Aim
Please write out the material again starting at the line containing "Gonzalo [239, 715]" and ending at the line containing "hamper [255, 104]", changing "survey" to "census" and leaving everything else as it is.

——————————

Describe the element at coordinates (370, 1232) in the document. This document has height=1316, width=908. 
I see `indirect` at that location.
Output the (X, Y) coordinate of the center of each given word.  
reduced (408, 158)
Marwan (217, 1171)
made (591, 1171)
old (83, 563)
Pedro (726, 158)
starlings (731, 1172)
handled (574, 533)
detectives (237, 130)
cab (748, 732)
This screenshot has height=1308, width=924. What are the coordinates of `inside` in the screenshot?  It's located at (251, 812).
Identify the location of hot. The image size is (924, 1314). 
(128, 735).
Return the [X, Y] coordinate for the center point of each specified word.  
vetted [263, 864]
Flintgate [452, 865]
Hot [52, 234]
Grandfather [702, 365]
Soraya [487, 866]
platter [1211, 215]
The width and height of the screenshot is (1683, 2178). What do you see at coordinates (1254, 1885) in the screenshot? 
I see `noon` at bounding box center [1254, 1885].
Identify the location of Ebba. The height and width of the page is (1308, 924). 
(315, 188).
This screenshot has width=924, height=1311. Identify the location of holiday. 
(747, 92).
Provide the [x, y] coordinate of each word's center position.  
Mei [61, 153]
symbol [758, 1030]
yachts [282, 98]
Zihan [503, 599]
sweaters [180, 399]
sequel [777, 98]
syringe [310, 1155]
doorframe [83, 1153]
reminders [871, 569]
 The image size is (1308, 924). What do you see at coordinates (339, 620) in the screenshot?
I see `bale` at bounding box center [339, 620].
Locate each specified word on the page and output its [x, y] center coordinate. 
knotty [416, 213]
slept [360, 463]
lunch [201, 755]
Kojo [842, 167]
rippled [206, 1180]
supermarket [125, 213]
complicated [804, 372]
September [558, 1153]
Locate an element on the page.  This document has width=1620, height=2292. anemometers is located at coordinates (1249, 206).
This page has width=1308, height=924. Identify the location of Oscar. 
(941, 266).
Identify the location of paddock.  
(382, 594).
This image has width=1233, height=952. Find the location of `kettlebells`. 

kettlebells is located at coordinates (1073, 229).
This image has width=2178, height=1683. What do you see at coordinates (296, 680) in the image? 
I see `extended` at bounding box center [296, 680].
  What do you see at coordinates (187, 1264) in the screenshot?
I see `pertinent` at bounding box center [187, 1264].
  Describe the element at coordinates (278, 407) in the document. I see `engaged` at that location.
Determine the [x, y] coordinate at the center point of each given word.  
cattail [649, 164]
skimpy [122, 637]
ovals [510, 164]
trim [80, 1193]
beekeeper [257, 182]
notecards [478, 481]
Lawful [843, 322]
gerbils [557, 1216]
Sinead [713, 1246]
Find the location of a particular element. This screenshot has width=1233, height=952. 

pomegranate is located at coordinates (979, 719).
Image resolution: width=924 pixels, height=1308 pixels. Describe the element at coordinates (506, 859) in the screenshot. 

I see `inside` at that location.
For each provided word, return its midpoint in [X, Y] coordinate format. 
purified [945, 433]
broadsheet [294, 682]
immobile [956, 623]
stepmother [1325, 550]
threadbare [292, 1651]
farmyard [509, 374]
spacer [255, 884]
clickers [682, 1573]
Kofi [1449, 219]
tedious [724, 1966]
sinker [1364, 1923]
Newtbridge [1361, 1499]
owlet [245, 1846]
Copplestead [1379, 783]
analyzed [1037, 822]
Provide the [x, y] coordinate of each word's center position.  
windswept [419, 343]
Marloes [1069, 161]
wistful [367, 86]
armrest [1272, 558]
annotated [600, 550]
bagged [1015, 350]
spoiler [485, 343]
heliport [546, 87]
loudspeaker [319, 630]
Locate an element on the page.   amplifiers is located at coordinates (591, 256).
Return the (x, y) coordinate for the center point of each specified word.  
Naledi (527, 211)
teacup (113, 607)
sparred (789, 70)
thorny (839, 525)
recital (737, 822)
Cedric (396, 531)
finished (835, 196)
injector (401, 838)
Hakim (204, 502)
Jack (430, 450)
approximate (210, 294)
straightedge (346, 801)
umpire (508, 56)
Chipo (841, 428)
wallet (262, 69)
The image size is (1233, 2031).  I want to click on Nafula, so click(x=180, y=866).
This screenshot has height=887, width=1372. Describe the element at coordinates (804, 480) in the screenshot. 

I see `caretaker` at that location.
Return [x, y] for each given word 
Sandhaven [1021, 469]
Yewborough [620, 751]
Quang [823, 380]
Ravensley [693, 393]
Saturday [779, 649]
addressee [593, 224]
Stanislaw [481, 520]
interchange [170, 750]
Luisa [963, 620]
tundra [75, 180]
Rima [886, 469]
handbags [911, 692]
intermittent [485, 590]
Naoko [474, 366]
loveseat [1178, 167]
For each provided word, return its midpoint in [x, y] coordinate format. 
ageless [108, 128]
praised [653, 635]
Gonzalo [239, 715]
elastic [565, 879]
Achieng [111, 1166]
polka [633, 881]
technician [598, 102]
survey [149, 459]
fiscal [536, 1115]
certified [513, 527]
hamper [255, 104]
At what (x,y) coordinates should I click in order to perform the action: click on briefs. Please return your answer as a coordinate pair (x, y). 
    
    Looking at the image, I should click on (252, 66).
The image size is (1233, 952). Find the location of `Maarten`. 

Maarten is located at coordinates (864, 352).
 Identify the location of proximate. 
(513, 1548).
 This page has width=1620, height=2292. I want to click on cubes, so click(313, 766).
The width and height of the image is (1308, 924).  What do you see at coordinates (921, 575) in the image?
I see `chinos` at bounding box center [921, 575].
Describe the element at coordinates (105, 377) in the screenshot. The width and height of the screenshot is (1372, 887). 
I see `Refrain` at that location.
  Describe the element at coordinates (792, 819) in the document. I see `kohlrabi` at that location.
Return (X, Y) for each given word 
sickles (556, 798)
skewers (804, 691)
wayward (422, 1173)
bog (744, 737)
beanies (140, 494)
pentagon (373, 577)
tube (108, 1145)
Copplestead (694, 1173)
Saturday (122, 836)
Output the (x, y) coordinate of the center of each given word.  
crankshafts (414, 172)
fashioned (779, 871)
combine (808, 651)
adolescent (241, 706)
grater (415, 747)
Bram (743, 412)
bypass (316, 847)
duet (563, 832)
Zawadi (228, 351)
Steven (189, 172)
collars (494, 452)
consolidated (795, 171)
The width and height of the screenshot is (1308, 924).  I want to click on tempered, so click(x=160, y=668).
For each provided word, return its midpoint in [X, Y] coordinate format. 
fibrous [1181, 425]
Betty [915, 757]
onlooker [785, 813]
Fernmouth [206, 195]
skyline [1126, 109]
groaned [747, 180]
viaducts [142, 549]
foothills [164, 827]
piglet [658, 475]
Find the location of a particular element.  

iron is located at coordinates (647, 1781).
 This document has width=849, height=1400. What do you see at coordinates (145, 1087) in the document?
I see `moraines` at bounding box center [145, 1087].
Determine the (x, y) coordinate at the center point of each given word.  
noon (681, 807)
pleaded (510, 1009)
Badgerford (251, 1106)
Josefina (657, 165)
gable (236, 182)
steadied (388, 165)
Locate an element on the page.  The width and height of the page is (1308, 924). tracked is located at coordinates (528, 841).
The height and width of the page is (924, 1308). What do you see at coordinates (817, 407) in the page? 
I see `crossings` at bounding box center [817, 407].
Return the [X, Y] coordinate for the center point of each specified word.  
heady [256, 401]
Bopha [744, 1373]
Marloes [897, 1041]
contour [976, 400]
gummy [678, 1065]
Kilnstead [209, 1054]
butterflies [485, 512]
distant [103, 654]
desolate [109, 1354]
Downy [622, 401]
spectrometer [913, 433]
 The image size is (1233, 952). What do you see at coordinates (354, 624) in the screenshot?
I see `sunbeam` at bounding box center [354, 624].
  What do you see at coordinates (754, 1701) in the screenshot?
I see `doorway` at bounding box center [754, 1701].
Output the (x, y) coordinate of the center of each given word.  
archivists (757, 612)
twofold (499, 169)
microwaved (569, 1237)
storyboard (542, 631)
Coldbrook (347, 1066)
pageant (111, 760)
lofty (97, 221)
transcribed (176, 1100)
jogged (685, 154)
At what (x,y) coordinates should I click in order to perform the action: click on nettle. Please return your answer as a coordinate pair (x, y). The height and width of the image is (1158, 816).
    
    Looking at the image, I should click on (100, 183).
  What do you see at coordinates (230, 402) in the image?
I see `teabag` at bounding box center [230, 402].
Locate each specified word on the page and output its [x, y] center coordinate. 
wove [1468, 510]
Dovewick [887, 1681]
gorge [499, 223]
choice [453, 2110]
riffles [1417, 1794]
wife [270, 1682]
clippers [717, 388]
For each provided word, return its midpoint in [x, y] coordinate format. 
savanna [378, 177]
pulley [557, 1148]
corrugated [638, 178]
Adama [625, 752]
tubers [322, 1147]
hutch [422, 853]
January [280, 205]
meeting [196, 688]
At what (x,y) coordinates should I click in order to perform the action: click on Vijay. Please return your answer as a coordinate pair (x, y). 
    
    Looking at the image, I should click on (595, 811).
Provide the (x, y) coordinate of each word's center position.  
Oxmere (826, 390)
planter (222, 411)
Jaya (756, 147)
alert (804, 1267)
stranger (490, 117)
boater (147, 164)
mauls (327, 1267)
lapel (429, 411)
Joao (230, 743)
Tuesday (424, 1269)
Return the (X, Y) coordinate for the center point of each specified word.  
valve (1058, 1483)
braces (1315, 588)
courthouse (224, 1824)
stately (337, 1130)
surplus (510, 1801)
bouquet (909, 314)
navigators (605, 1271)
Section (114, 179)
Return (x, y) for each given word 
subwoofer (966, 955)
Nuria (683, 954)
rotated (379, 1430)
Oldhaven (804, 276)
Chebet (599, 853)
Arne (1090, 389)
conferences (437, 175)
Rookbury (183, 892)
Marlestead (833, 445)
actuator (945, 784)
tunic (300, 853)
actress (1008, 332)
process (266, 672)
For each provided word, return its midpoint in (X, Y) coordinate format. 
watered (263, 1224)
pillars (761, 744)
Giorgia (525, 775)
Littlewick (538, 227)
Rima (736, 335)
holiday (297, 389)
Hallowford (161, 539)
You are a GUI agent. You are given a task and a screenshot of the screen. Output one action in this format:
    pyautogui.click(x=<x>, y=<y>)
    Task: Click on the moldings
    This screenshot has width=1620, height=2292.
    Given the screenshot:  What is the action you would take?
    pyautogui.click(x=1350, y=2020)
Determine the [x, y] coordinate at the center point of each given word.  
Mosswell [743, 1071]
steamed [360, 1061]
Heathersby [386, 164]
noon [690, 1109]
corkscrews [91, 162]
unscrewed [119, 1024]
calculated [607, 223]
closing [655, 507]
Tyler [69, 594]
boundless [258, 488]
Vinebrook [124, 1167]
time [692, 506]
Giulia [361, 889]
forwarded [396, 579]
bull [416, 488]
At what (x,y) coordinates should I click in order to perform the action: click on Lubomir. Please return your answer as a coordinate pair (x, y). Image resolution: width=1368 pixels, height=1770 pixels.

——————————

Task answer
Gonzalo [239, 715]
elastic [565, 879]
Achieng [111, 1166]
polka [633, 881]
technician [598, 102]
census [149, 459]
fiscal [536, 1115]
certified [513, 527]
hamper [255, 104]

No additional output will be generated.